**Problem:** Repeat every line of the data exactly; no picture belongs in the copy.

**Object change listings:**

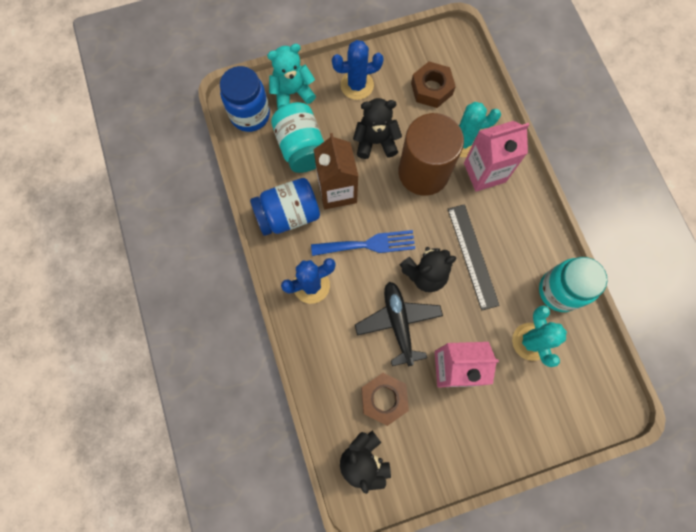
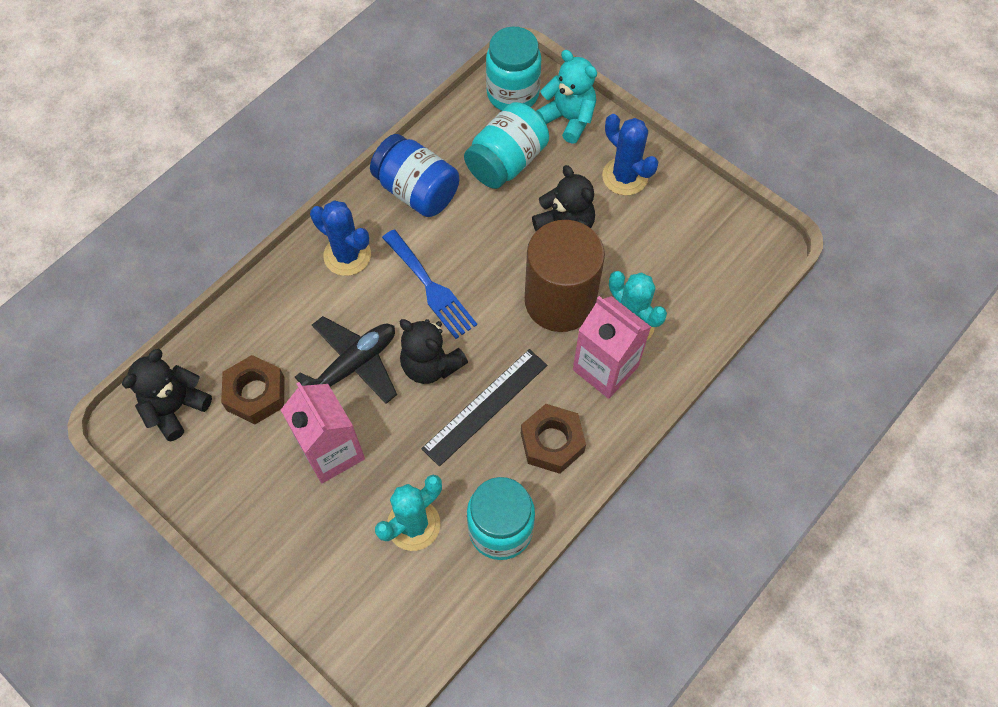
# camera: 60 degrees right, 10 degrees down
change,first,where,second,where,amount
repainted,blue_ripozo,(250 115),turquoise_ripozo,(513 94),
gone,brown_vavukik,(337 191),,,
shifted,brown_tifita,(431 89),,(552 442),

**Answer box:**
# camera: 60 degrees right, 10 degrees down
change,first,where,second,where,amount
repainted,blue_ripozo,(250 115),turquoise_ripozo,(513 94),
gone,brown_vavukik,(337 191),,,
shifted,brown_tifita,(431 89),,(552 442),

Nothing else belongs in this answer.